--- THE DATA Enclosed Below ---

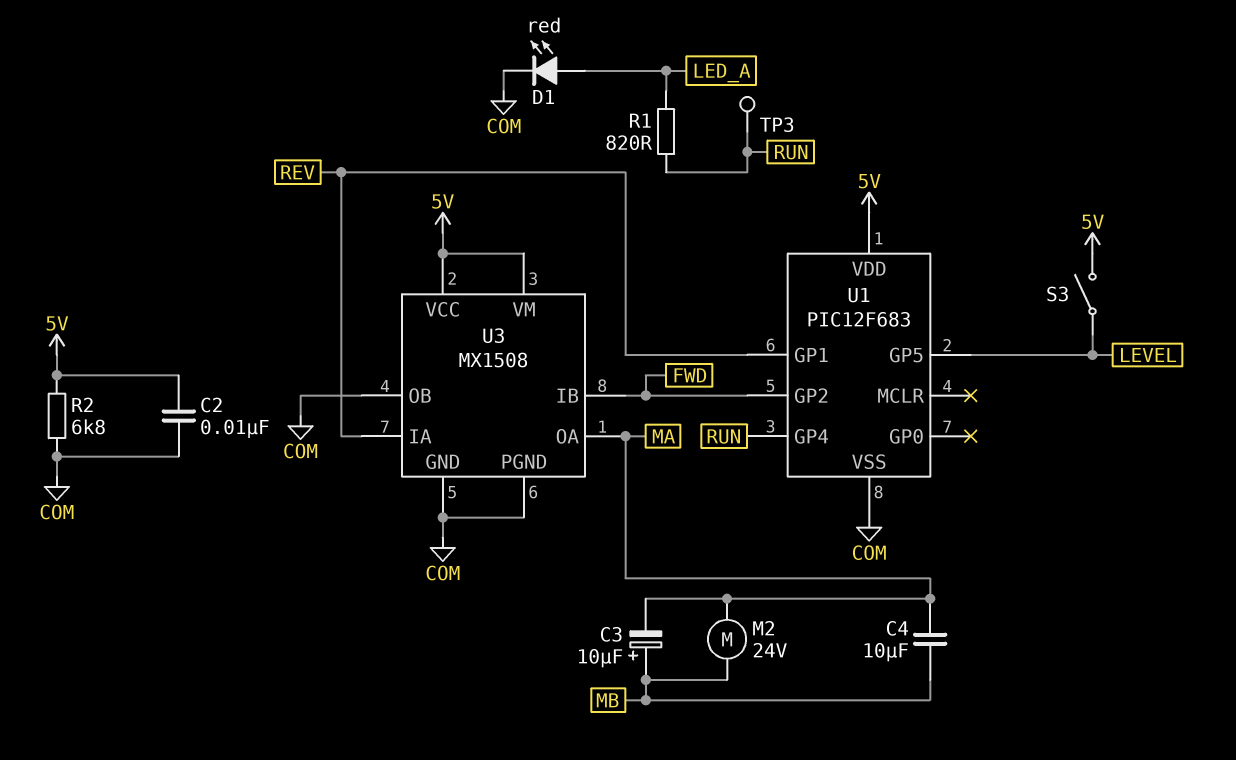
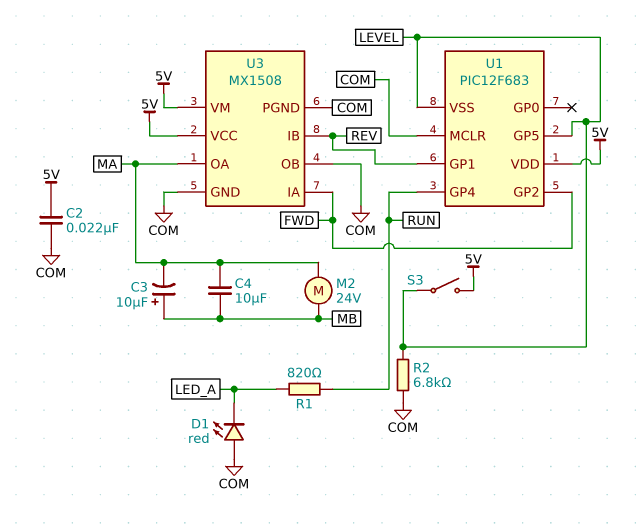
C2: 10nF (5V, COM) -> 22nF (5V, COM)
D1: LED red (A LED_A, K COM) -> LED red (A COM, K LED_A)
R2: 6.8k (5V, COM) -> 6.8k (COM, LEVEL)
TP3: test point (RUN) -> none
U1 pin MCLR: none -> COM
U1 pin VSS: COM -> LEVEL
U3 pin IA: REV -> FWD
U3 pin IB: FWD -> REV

--- End of Enclosed THE DATA ---

Write out the data above exactly, minus any images.

C2: 10nF (5V, COM) -> 22nF (5V, COM)
D1: LED red (A LED_A, K COM) -> LED red (A COM, K LED_A)
R2: 6.8k (5V, COM) -> 6.8k (COM, LEVEL)
TP3: test point (RUN) -> none
U1 pin MCLR: none -> COM
U1 pin VSS: COM -> LEVEL
U3 pin IA: REV -> FWD
U3 pin IB: FWD -> REV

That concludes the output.